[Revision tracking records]

##########

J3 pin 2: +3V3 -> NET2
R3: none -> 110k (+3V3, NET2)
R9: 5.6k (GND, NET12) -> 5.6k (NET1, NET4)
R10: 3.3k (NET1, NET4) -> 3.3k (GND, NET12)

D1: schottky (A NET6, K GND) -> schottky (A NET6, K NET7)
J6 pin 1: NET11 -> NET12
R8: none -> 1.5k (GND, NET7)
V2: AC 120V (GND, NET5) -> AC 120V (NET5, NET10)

##########

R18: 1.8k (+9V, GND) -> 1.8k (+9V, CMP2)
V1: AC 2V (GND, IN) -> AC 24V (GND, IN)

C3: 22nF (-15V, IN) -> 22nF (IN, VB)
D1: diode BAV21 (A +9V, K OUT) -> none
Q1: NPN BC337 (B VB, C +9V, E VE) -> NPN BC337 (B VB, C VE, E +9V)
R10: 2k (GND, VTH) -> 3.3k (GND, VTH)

##########

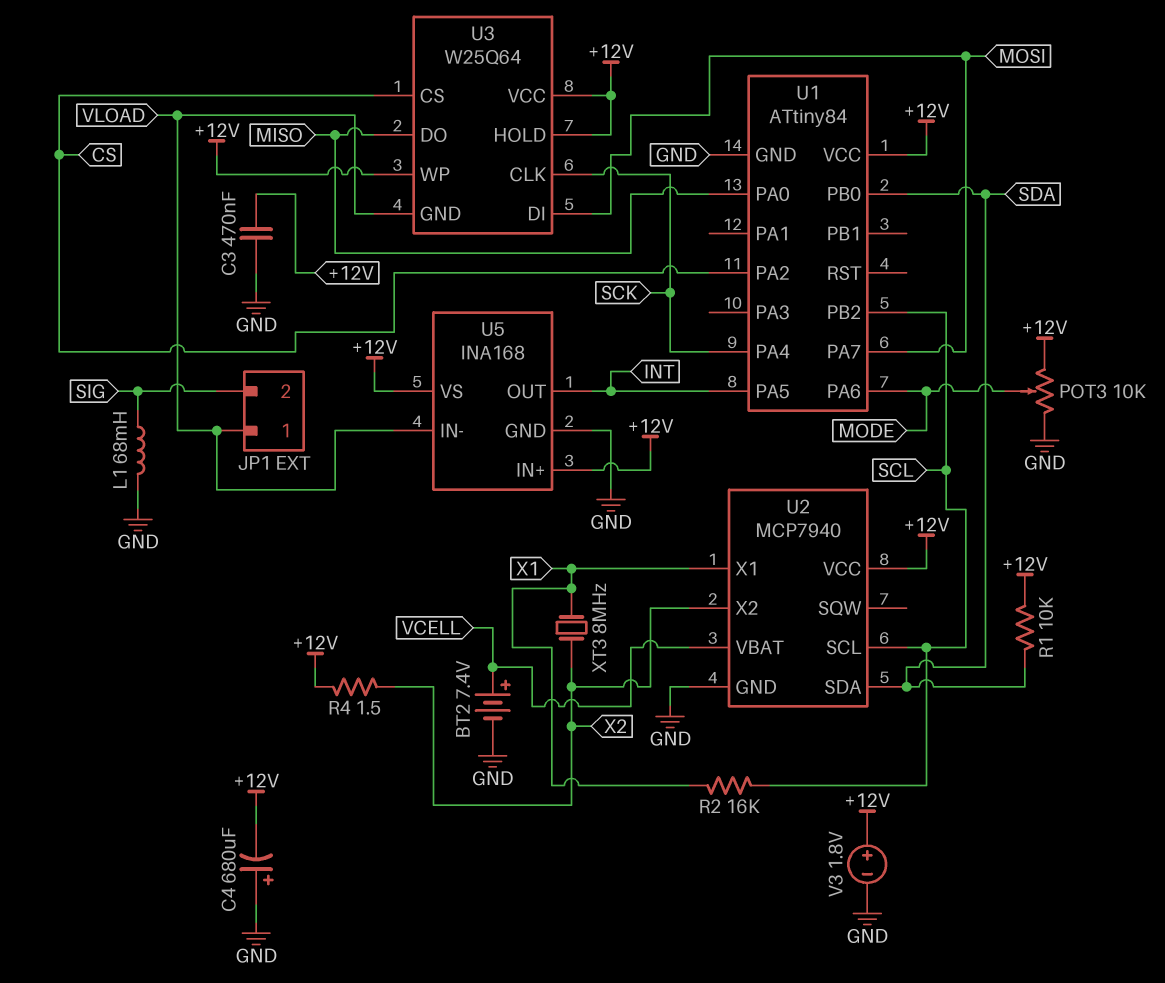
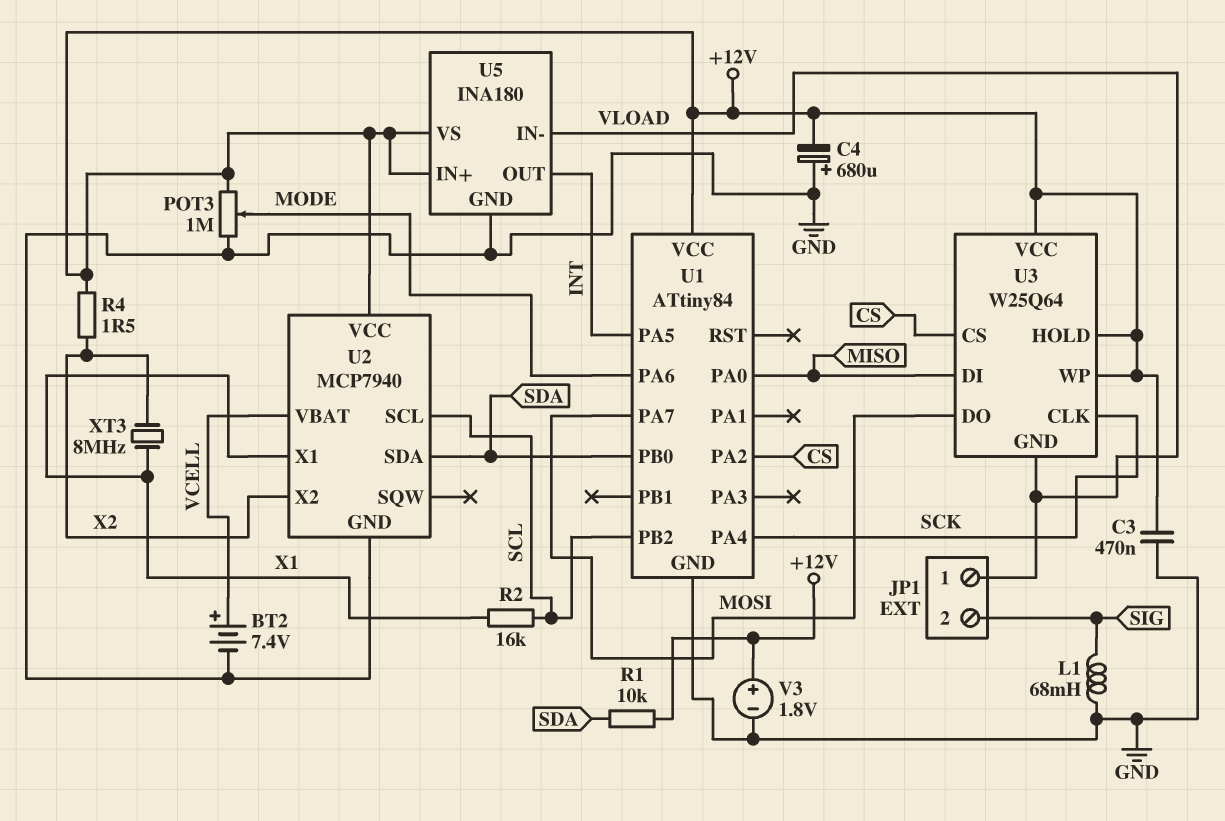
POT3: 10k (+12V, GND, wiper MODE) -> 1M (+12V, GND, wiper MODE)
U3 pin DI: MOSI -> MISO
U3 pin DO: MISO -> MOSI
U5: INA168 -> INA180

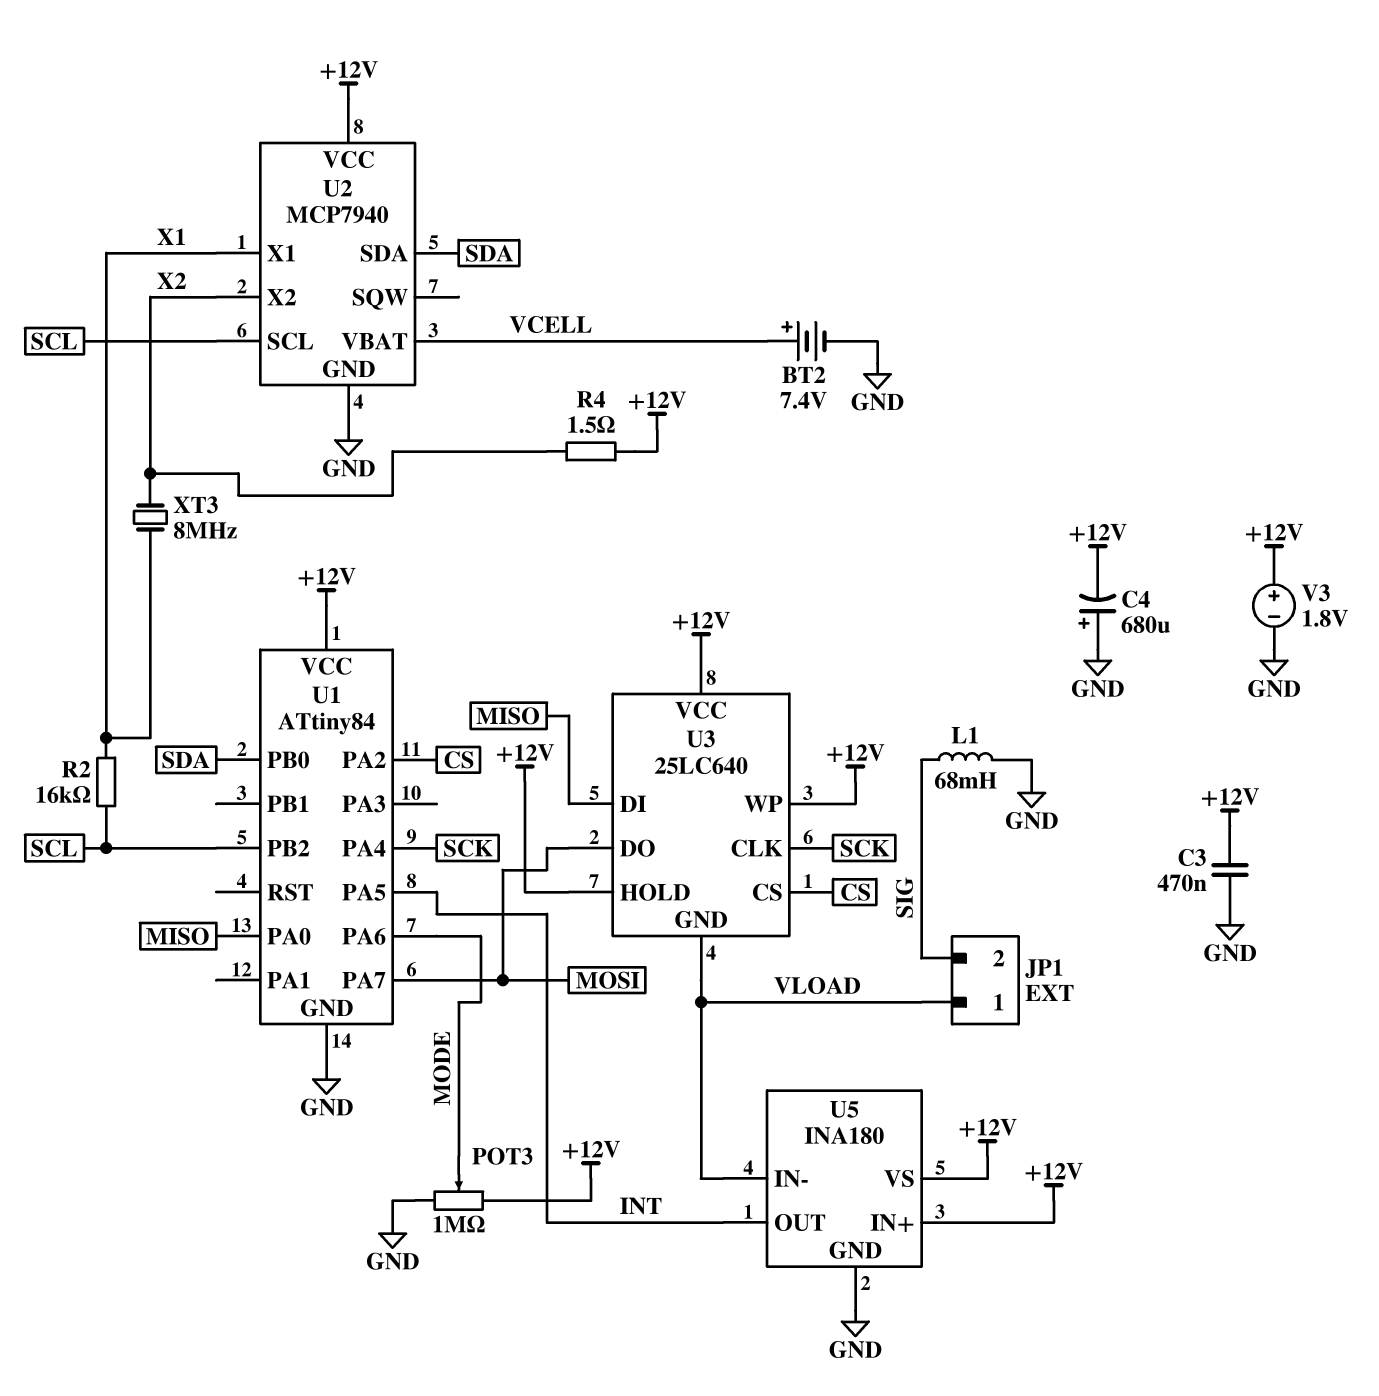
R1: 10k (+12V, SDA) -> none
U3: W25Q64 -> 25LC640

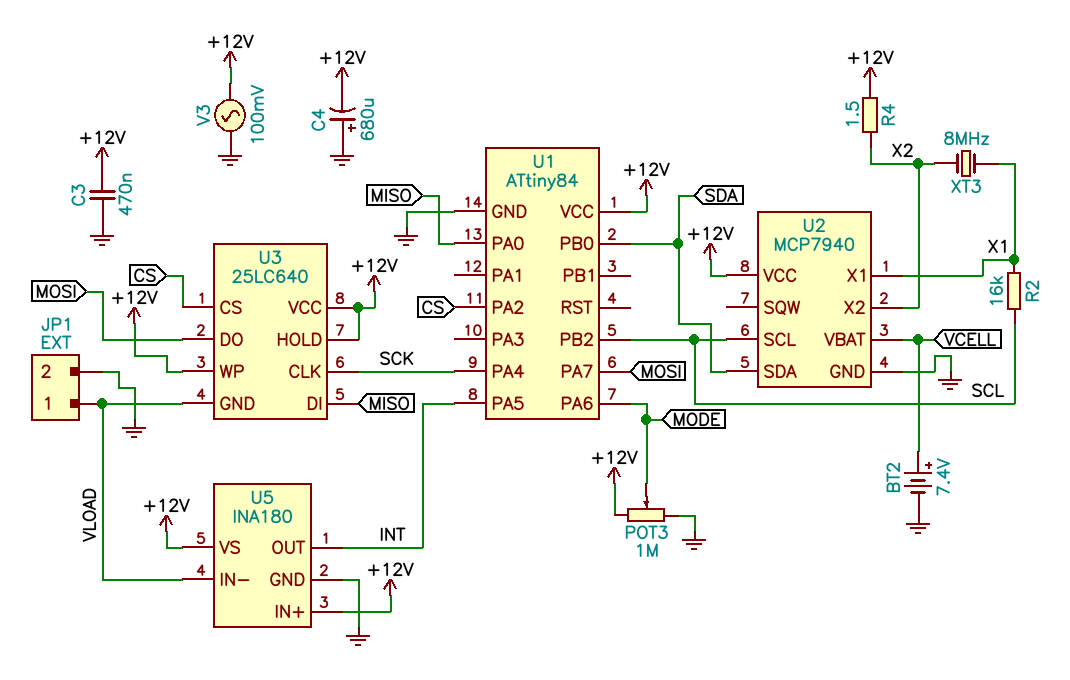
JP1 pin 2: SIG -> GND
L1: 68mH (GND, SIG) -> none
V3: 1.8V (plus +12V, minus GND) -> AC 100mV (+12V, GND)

##########

What is required:
Write out exactly the lines that fall from the line with "R10: 3.3k (NET1, NET4) -> 3.3k (GND, NET12)" to the line with "V2: AC 120V" in the records above, keeping both ends.

Solution below:
R10: 3.3k (NET1, NET4) -> 3.3k (GND, NET12)

D1: schottky (A NET6, K GND) -> schottky (A NET6, K NET7)
J6 pin 1: NET11 -> NET12
R8: none -> 1.5k (GND, NET7)
V2: AC 120V (GND, NET5) -> AC 120V (NET5, NET10)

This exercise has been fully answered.